§ Your task
Reproduce the entries below word for word, starting at the first line and ending with the line that contains "Perceval (597, 472)".

§ Data supplied
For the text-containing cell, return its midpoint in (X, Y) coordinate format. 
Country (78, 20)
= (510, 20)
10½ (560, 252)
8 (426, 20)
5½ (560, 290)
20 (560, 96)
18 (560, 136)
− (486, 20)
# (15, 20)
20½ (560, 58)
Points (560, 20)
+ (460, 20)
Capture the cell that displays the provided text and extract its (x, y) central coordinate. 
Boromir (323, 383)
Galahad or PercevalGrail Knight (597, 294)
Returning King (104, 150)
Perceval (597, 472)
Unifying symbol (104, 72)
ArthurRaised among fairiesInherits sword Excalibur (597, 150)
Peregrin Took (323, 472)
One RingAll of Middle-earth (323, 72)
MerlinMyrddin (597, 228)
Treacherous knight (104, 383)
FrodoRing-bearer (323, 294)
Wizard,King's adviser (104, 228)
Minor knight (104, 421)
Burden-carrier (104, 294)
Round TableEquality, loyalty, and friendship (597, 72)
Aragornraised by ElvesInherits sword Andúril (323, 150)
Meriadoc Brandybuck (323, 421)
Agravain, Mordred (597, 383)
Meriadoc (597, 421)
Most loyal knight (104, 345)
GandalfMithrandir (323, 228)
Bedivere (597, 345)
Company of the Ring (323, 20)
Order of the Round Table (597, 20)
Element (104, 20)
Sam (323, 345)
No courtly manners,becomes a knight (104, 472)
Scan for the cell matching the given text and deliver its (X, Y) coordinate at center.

§ The solution
For the text-containing cell, return its midpoint in (X, Y) coordinate format. 
Country (78, 20)
= (510, 20)
10½ (560, 252)
8 (426, 20)
5½ (560, 290)
20 (560, 96)
18 (560, 136)
− (486, 20)
# (15, 20)
20½ (560, 58)
Points (560, 20)
+ (460, 20)
Capture the cell that displays the provided text and extract its (x, y) central coordinate. 
Boromir (323, 383)
Galahad or PercevalGrail Knight (597, 294)
Returning King (104, 150)
Perceval (597, 472)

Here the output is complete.